EXERCISE INPUTS below:

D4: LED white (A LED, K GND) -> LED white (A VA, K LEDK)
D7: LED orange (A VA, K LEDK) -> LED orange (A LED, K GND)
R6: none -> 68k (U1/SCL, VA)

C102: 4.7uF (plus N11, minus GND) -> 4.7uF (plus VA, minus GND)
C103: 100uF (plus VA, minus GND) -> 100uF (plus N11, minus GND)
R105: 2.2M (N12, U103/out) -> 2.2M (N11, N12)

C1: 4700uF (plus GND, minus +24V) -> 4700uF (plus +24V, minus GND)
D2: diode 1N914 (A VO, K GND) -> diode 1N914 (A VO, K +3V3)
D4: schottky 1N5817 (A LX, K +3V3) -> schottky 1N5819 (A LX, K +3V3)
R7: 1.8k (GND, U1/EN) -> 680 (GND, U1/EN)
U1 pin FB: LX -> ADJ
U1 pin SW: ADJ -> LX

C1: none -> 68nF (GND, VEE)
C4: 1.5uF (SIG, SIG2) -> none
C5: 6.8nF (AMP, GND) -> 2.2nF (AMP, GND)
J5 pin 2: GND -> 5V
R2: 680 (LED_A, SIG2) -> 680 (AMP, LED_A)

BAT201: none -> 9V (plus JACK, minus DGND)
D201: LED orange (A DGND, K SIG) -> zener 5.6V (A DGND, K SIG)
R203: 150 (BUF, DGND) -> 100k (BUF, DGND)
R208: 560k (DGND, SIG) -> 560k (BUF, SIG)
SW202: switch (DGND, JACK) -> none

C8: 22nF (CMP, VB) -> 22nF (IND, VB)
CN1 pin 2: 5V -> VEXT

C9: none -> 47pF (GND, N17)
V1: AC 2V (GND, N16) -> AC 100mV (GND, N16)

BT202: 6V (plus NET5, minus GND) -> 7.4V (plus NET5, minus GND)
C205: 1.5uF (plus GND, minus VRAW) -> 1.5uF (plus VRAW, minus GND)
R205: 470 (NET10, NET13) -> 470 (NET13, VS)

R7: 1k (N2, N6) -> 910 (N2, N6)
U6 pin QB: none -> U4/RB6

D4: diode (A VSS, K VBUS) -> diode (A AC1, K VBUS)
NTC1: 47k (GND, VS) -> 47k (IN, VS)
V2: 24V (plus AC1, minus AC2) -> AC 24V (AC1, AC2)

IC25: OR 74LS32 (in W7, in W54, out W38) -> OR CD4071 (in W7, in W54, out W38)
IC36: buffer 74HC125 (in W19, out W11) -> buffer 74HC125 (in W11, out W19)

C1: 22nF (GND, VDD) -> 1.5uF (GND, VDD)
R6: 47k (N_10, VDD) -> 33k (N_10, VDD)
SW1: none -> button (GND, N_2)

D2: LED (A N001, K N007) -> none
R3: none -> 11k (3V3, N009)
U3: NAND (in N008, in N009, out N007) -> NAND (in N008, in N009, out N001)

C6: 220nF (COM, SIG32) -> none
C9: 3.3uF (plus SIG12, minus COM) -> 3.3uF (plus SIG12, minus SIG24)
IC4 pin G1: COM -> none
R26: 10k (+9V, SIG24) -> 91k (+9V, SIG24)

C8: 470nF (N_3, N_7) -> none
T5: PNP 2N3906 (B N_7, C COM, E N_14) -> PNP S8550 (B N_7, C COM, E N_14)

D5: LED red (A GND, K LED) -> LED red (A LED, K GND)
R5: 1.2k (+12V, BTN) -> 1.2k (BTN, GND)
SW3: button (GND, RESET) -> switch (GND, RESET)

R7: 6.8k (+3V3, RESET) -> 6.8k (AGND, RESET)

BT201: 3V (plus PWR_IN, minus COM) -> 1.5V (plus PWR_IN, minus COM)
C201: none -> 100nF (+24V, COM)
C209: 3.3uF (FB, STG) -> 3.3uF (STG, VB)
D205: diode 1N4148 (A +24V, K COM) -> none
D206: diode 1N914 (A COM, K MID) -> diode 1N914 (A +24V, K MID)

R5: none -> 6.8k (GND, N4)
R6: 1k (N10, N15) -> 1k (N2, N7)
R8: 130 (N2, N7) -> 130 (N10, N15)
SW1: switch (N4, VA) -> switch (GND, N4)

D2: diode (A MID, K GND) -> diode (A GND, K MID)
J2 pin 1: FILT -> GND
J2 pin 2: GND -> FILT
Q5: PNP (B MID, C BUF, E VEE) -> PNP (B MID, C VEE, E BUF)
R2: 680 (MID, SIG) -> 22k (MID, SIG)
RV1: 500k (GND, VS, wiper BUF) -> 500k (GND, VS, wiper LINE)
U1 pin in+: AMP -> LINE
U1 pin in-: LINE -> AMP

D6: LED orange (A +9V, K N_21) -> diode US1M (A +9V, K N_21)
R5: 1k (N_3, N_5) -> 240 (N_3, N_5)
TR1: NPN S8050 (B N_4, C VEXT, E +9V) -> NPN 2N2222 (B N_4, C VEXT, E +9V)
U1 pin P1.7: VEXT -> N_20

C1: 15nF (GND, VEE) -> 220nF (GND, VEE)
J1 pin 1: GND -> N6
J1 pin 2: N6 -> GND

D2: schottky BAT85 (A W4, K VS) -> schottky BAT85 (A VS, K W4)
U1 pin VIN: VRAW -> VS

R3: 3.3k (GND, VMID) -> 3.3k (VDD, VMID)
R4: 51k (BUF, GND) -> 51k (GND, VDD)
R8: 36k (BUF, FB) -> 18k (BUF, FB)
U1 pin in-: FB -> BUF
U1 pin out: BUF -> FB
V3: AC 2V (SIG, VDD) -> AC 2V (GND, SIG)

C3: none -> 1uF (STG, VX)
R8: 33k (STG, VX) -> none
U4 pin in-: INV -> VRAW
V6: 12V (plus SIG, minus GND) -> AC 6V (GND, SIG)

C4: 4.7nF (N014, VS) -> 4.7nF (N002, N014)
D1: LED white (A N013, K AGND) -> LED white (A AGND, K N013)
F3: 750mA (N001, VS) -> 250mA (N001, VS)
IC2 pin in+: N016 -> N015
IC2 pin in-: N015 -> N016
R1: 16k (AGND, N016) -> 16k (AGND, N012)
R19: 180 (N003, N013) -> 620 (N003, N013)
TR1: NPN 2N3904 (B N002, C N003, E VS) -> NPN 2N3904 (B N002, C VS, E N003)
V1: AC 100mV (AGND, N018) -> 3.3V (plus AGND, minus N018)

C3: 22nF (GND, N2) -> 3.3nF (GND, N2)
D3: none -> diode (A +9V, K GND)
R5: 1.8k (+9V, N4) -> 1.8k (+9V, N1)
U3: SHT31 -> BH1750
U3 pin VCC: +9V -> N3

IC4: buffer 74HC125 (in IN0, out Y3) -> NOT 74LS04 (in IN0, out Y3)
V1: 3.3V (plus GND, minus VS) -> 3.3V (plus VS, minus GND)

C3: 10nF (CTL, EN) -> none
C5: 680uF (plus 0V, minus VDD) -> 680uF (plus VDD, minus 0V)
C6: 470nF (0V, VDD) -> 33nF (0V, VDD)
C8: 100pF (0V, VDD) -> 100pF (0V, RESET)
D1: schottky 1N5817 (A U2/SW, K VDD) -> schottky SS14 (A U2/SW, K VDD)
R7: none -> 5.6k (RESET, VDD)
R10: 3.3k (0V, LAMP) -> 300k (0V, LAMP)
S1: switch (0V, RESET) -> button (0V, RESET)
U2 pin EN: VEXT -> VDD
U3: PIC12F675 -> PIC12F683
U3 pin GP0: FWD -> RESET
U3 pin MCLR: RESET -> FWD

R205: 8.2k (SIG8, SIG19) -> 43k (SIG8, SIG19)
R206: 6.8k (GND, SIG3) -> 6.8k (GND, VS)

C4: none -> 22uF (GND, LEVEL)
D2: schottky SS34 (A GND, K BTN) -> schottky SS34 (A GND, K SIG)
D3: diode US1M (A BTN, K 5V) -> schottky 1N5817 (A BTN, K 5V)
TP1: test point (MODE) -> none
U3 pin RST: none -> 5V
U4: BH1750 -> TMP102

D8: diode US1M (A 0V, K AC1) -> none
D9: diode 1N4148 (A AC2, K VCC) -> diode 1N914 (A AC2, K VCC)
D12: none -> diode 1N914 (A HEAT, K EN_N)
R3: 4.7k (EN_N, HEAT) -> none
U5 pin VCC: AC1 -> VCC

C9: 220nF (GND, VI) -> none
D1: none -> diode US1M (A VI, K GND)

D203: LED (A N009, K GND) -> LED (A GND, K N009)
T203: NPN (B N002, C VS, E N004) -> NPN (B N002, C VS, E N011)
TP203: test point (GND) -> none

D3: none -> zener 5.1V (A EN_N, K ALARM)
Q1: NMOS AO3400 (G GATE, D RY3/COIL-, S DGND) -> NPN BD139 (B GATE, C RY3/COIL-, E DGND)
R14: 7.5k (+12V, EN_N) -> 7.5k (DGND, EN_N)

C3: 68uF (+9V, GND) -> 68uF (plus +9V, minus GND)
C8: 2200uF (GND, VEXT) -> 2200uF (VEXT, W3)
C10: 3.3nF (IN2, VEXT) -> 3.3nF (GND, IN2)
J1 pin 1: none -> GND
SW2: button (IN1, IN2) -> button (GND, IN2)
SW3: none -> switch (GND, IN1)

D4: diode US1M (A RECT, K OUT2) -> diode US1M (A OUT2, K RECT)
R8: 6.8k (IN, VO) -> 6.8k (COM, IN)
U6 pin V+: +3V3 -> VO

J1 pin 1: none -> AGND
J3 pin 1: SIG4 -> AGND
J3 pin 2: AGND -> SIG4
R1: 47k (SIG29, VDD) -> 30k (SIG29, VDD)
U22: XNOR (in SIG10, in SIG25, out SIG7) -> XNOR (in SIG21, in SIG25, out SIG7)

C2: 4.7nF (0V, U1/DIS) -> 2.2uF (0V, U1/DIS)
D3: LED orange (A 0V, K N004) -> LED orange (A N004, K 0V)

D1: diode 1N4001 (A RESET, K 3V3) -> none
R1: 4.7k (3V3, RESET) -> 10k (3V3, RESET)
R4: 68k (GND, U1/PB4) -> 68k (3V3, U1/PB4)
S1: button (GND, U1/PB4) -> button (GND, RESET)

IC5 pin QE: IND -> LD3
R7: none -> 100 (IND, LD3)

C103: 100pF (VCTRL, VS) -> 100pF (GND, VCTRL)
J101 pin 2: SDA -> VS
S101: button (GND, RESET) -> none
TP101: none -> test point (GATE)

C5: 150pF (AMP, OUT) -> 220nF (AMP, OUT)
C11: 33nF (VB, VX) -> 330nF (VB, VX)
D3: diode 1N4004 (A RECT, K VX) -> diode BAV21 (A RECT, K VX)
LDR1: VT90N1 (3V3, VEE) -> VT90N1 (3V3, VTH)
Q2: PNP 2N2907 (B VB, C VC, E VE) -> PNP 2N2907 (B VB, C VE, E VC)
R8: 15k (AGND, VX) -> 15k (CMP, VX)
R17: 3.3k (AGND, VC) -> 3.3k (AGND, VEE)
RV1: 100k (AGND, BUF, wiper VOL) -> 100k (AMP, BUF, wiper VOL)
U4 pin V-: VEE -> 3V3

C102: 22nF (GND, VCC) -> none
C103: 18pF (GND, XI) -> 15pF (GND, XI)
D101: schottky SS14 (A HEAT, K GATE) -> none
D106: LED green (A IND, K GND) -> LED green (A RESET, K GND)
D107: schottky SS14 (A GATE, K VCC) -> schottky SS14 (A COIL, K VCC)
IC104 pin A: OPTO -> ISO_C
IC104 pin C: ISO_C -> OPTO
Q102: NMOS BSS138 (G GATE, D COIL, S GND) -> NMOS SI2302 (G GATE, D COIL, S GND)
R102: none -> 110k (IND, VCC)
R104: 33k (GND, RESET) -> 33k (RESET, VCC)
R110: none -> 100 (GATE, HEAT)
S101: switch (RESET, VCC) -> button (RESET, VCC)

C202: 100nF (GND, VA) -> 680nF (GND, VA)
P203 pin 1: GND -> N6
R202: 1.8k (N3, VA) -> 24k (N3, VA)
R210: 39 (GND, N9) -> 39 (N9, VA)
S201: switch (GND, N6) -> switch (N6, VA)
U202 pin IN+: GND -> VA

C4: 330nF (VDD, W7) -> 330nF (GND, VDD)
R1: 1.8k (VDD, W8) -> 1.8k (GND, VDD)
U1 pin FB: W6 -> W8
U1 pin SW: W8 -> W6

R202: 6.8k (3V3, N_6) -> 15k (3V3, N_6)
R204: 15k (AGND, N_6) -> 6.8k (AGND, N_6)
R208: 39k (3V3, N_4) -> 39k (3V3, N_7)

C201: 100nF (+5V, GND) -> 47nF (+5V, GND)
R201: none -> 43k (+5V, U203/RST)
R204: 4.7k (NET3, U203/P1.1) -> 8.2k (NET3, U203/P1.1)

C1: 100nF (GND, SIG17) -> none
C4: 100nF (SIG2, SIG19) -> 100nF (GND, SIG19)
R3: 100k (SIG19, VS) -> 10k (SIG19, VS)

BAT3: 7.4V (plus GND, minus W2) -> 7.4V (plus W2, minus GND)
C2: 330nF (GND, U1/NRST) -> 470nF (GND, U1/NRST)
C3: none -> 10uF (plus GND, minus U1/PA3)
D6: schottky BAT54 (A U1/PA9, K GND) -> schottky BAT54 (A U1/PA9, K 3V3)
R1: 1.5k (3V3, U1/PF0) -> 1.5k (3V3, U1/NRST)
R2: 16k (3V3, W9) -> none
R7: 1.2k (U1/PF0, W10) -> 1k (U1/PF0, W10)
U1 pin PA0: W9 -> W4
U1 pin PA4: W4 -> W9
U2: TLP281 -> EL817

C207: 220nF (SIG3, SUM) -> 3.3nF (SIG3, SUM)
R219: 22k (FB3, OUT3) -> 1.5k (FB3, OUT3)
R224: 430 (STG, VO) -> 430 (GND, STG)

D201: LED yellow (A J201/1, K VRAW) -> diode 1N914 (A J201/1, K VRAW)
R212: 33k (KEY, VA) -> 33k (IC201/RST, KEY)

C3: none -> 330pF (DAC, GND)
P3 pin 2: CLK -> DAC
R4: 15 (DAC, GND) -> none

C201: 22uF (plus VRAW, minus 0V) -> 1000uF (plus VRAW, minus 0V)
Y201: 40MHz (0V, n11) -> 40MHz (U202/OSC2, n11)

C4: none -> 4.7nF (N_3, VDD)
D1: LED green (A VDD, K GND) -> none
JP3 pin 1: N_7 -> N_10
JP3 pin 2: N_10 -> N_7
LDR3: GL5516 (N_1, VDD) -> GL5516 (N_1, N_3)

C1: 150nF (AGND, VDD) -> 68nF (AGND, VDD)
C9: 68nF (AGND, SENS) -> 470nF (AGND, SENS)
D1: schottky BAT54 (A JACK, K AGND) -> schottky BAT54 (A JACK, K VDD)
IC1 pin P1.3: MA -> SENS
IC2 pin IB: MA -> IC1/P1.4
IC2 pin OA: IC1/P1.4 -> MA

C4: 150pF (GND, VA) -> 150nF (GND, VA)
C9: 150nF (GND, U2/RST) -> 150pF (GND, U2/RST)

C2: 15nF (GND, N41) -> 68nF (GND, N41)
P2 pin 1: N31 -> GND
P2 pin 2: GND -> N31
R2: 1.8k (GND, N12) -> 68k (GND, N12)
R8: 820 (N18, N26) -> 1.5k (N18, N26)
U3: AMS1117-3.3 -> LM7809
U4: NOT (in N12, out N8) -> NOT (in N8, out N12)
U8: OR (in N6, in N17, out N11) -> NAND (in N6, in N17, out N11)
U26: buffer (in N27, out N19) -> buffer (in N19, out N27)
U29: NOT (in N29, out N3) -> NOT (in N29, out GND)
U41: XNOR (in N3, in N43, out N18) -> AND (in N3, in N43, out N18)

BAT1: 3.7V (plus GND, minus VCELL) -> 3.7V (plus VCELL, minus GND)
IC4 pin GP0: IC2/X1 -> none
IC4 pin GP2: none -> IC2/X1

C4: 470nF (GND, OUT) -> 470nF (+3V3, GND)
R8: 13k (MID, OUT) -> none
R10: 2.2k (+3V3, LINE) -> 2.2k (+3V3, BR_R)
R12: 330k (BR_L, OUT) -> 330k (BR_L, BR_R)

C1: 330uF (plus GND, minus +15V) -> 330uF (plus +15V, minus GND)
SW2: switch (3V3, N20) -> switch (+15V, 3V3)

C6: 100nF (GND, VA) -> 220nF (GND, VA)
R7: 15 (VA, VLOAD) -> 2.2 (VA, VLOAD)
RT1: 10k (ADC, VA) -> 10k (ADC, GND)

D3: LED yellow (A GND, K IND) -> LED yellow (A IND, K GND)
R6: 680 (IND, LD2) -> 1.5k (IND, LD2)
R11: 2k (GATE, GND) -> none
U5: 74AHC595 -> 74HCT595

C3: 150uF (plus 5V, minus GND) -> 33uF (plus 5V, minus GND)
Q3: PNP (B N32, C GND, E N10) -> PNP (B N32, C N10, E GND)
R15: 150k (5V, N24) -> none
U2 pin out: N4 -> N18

End of EXERCISE INPUTS.

[WHAT THE TASK ASKS]:
Restate word for word the entries above, starting at the line with "U1 pin SW: ADJ -> LX" and ending at the line with "R3: none -> 11k (3V3, N009)", inclusive, and no others.

[EXPECTED OUTPUT]:
U1 pin SW: ADJ -> LX

C1: none -> 68nF (GND, VEE)
C4: 1.5uF (SIG, SIG2) -> none
C5: 6.8nF (AMP, GND) -> 2.2nF (AMP, GND)
J5 pin 2: GND -> 5V
R2: 680 (LED_A, SIG2) -> 680 (AMP, LED_A)

BAT201: none -> 9V (plus JACK, minus DGND)
D201: LED orange (A DGND, K SIG) -> zener 5.6V (A DGND, K SIG)
R203: 150 (BUF, DGND) -> 100k (BUF, DGND)
R208: 560k (DGND, SIG) -> 560k (BUF, SIG)
SW202: switch (DGND, JACK) -> none

C8: 22nF (CMP, VB) -> 22nF (IND, VB)
CN1 pin 2: 5V -> VEXT

C9: none -> 47pF (GND, N17)
V1: AC 2V (GND, N16) -> AC 100mV (GND, N16)

BT202: 6V (plus NET5, minus GND) -> 7.4V (plus NET5, minus GND)
C205: 1.5uF (plus GND, minus VRAW) -> 1.5uF (plus VRAW, minus GND)
R205: 470 (NET10, NET13) -> 470 (NET13, VS)

R7: 1k (N2, N6) -> 910 (N2, N6)
U6 pin QB: none -> U4/RB6

D4: diode (A VSS, K VBUS) -> diode (A AC1, K VBUS)
NTC1: 47k (GND, VS) -> 47k (IN, VS)
V2: 24V (plus AC1, minus AC2) -> AC 24V (AC1, AC2)

IC25: OR 74LS32 (in W7, in W54, out W38) -> OR CD4071 (in W7, in W54, out W38)
IC36: buffer 74HC125 (in W19, out W11) -> buffer 74HC125 (in W11, out W19)

C1: 22nF (GND, VDD) -> 1.5uF (GND, VDD)
R6: 47k (N_10, VDD) -> 33k (N_10, VDD)
SW1: none -> button (GND, N_2)

D2: LED (A N001, K N007) -> none
R3: none -> 11k (3V3, N009)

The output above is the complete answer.